§ DATA FOR THE TASK:
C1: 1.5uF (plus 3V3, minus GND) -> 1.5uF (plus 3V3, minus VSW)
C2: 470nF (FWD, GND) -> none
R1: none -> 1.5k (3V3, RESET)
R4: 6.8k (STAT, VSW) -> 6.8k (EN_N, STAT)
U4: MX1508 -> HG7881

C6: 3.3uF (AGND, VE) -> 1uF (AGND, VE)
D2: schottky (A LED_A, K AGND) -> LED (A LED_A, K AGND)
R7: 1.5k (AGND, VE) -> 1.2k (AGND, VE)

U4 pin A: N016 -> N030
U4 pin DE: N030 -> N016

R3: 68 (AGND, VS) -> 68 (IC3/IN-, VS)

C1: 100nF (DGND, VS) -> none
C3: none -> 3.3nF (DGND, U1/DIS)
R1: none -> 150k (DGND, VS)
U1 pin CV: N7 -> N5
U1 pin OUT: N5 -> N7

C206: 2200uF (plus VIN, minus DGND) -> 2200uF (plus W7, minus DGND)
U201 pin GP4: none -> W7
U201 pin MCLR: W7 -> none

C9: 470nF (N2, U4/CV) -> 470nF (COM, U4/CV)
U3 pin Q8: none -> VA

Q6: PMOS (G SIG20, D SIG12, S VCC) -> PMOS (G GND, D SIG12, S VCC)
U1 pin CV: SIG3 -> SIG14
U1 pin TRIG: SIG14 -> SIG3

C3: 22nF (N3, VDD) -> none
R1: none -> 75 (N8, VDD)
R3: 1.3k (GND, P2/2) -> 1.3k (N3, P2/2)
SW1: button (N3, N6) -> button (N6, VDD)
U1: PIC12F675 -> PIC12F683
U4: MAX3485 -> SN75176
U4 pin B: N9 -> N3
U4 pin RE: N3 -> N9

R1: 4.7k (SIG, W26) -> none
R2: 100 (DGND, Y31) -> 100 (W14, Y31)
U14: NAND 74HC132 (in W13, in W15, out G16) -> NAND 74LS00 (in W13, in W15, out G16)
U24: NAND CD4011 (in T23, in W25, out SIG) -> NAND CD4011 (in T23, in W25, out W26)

§ TASK REQUIREMENTS: The entire set of entries, and nothing else, should be set down exactly.

§ RESPONSE FOR THIS EXERCISE:
C1: 1.5uF (plus 3V3, minus GND) -> 1.5uF (plus 3V3, minus VSW)
C2: 470nF (FWD, GND) -> none
R1: none -> 1.5k (3V3, RESET)
R4: 6.8k (STAT, VSW) -> 6.8k (EN_N, STAT)
U4: MX1508 -> HG7881

C6: 3.3uF (AGND, VE) -> 1uF (AGND, VE)
D2: schottky (A LED_A, K AGND) -> LED (A LED_A, K AGND)
R7: 1.5k (AGND, VE) -> 1.2k (AGND, VE)

U4 pin A: N016 -> N030
U4 pin DE: N030 -> N016

R3: 68 (AGND, VS) -> 68 (IC3/IN-, VS)

C1: 100nF (DGND, VS) -> none
C3: none -> 3.3nF (DGND, U1/DIS)
R1: none -> 150k (DGND, VS)
U1 pin CV: N7 -> N5
U1 pin OUT: N5 -> N7

C206: 2200uF (plus VIN, minus DGND) -> 2200uF (plus W7, minus DGND)
U201 pin GP4: none -> W7
U201 pin MCLR: W7 -> none

C9: 470nF (N2, U4/CV) -> 470nF (COM, U4/CV)
U3 pin Q8: none -> VA

Q6: PMOS (G SIG20, D SIG12, S VCC) -> PMOS (G GND, D SIG12, S VCC)
U1 pin CV: SIG3 -> SIG14
U1 pin TRIG: SIG14 -> SIG3

C3: 22nF (N3, VDD) -> none
R1: none -> 75 (N8, VDD)
R3: 1.3k (GND, P2/2) -> 1.3k (N3, P2/2)
SW1: button (N3, N6) -> button (N6, VDD)
U1: PIC12F675 -> PIC12F683
U4: MAX3485 -> SN75176
U4 pin B: N9 -> N3
U4 pin RE: N3 -> N9

R1: 4.7k (SIG, W26) -> none
R2: 100 (DGND, Y31) -> 100 (W14, Y31)
U14: NAND 74HC132 (in W13, in W15, out G16) -> NAND 74LS00 (in W13, in W15, out G16)
U24: NAND CD4011 (in T23, in W25, out SIG) -> NAND CD4011 (in T23, in W25, out W26)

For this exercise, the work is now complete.